● **Prompt**
Go to the line that contains "yellow carton: 4 -> 1". Restate that line and each one after it exactly, through the end of the records, without pictures.

● **Supplied records**
+===+

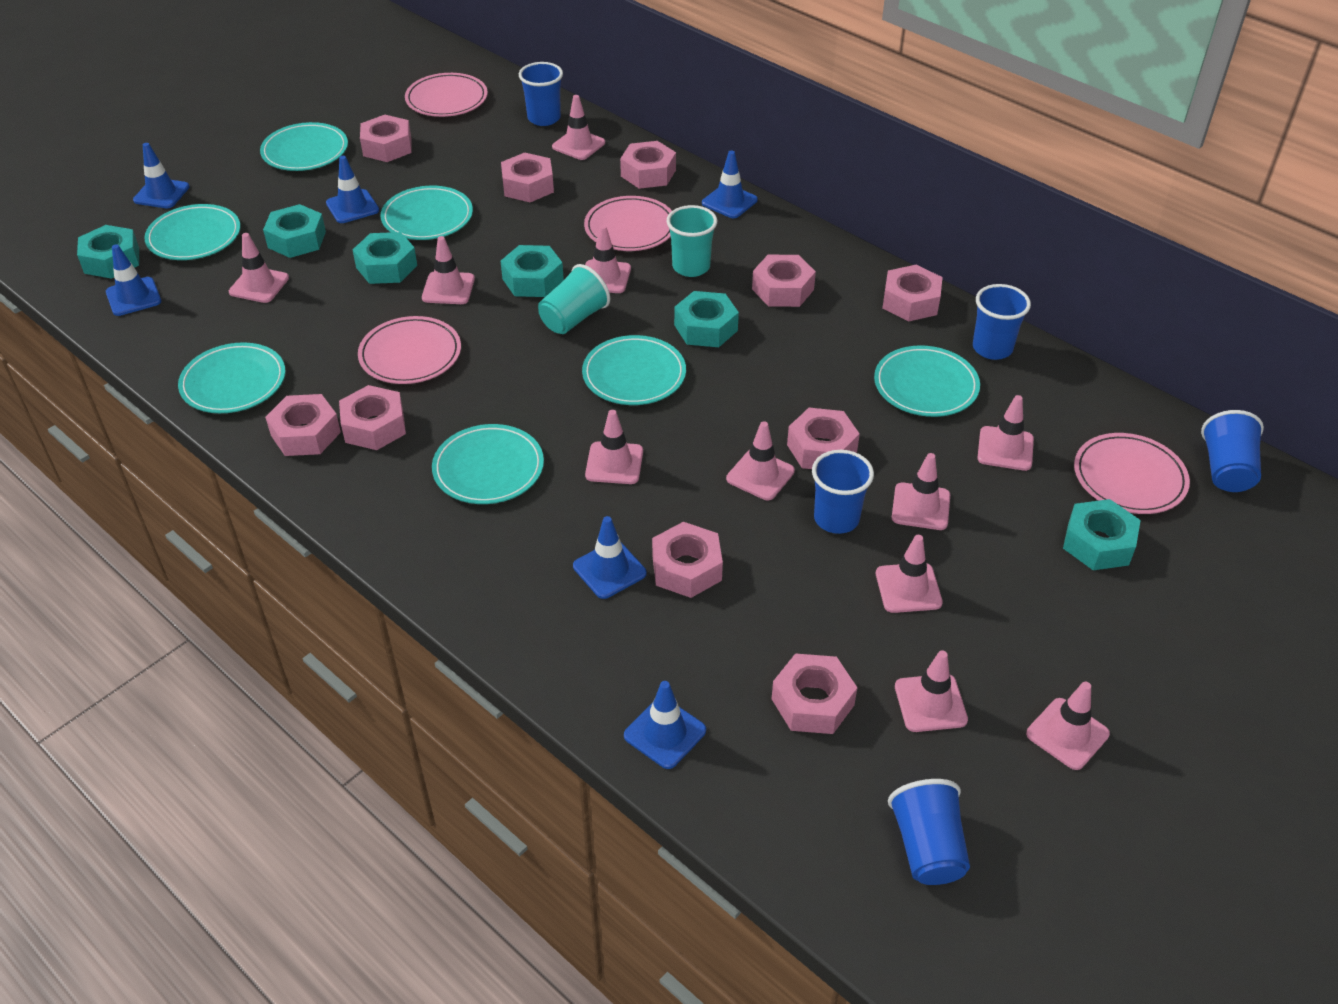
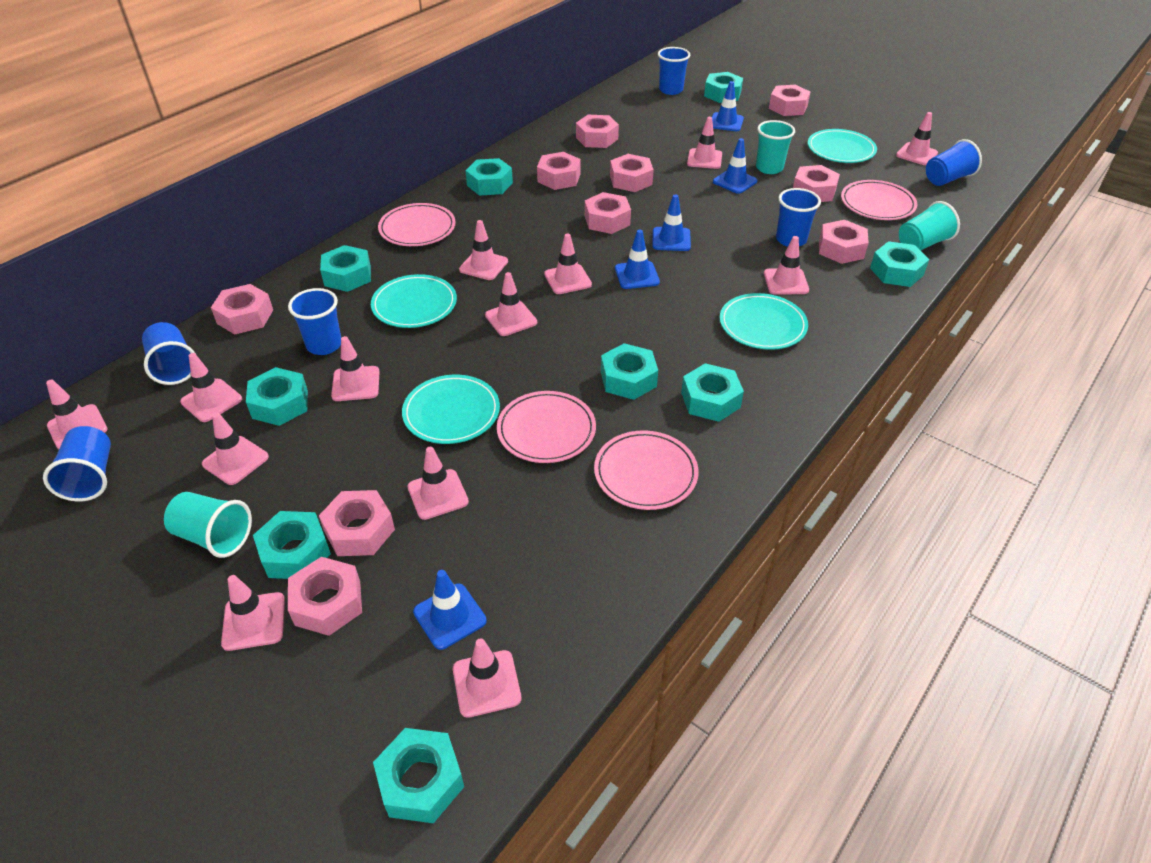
blue cup: 5 -> 6
blue traffic cone: 6 -> 5
pink traffic cone: 11 -> 13
turquoise cup: 2 -> 3
turquoise nut: 6 -> 9
turquoise plate: 7 -> 4

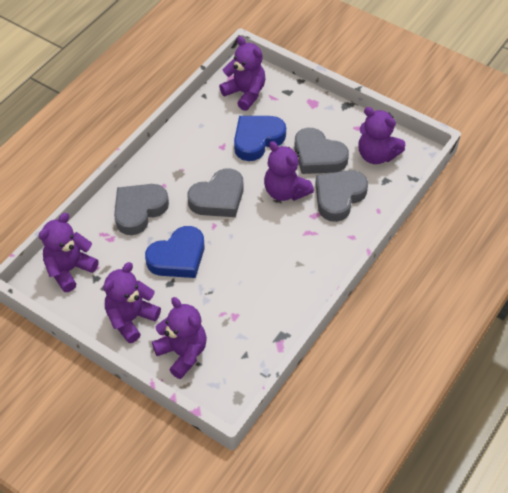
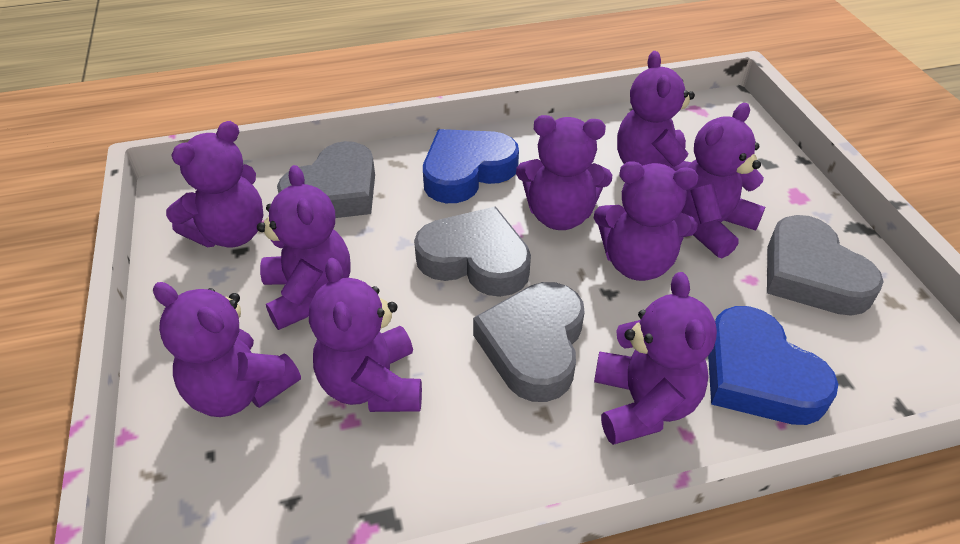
purple teddy bear: 6 -> 9

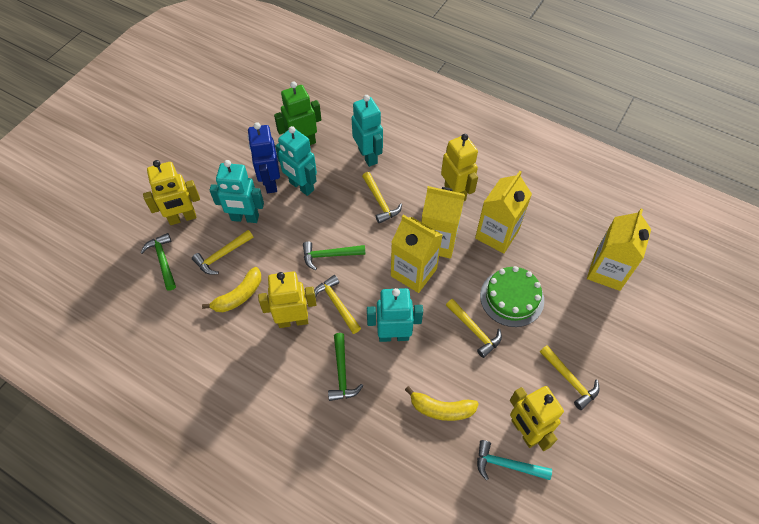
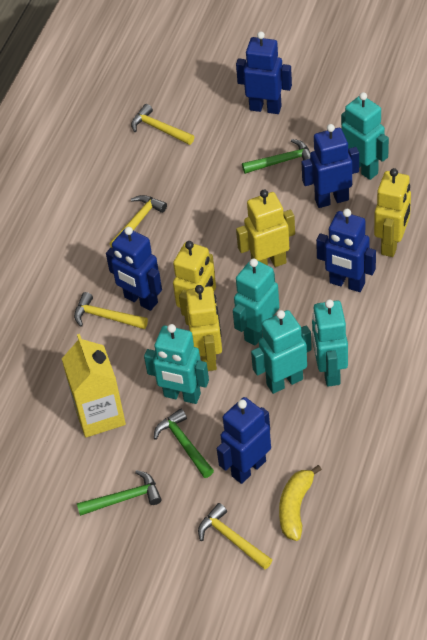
blue robot: 1 -> 5
green cake: 1 -> 0
green robot: 1 -> 0
turquoise hammer: 1 -> 0
turquoise robot: 4 -> 5
yellow banana: 2 -> 1
yellow carton: 4 -> 1
yellow hammer: 5 -> 4

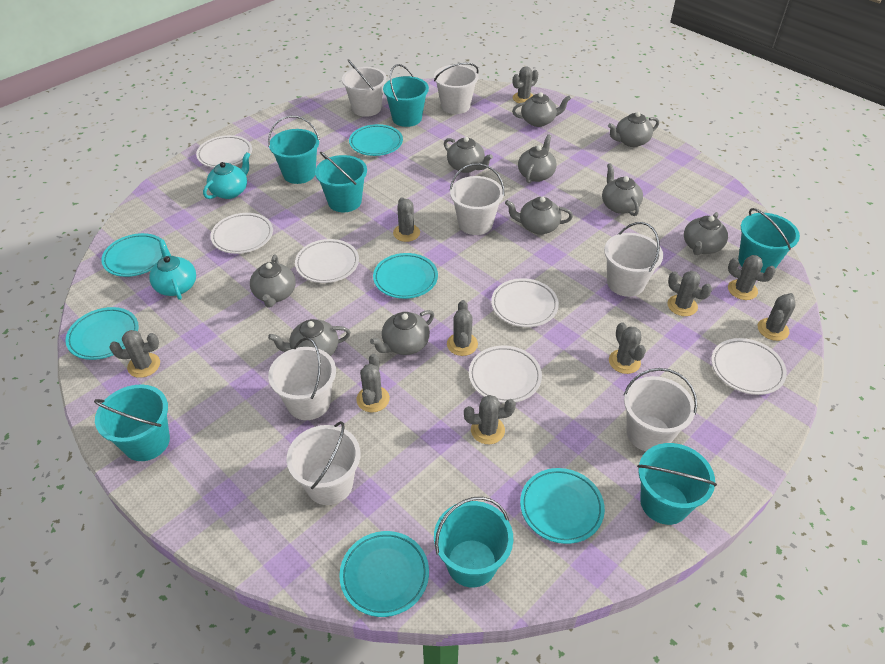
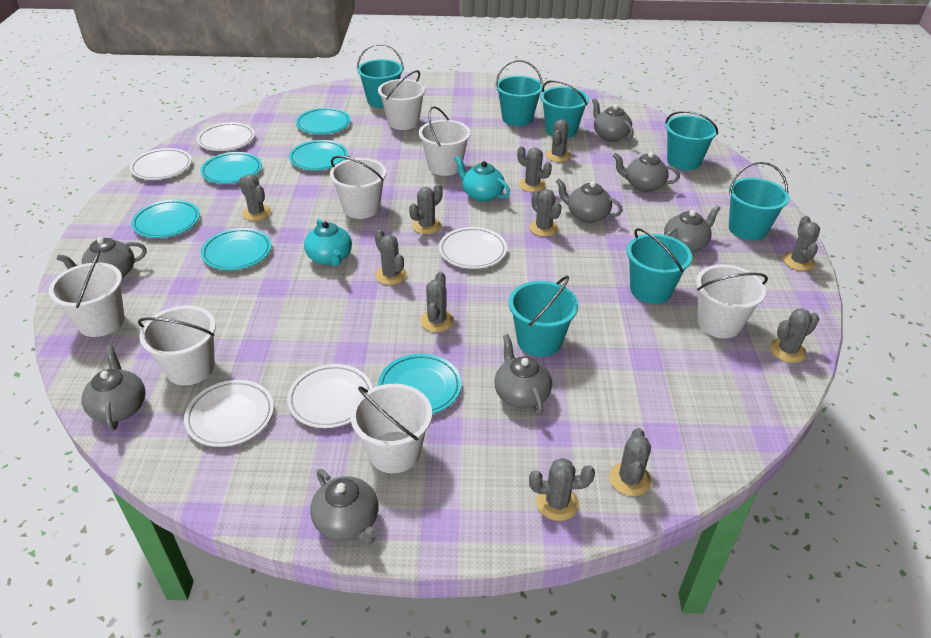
grey cactus: 10 -> 11
grey teapot: 10 -> 8
white plate: 6 -> 5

+===+

● **Answer section**
yellow carton: 4 -> 1
yellow hammer: 5 -> 4

grey cactus: 10 -> 11
grey teapot: 10 -> 8
white plate: 6 -> 5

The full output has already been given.